Given data>
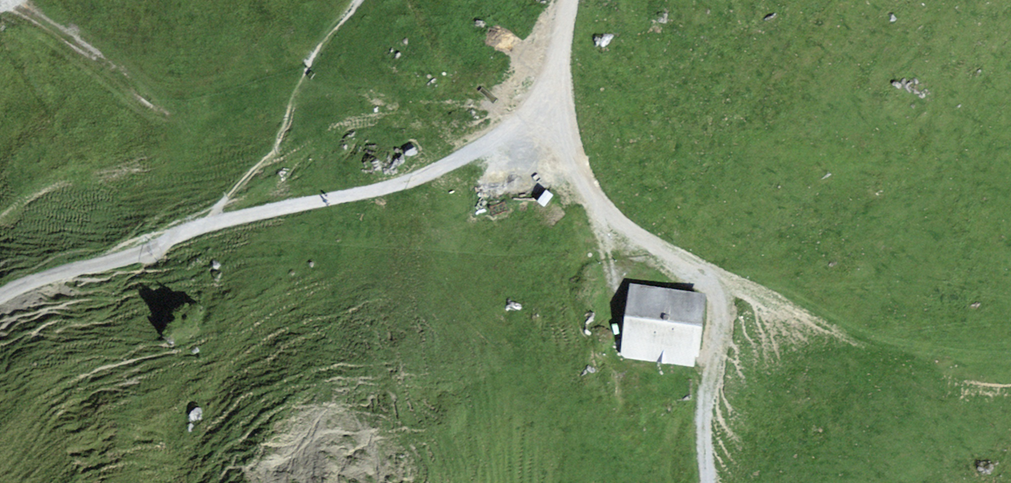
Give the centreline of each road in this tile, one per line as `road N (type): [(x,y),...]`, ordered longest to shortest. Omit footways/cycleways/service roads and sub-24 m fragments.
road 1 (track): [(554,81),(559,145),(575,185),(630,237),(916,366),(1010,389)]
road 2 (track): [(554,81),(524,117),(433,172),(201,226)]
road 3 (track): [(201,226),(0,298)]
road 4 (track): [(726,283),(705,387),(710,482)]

Description of the task> Retype the records verbatim, but not their images.

Worked solution>
Give the centreline of each road in this tile, one per line as `road N (type): [(x,y),...]`, ordered longest to shortest. Omit footways/cycleways/service roads and sub-24 m fragments.
road 1 (track): [(554,81),(559,145),(575,185),(630,237),(916,366),(1010,389)]
road 2 (track): [(554,81),(524,117),(433,172),(201,226)]
road 3 (track): [(201,226),(0,298)]
road 4 (track): [(726,283),(705,387),(710,482)]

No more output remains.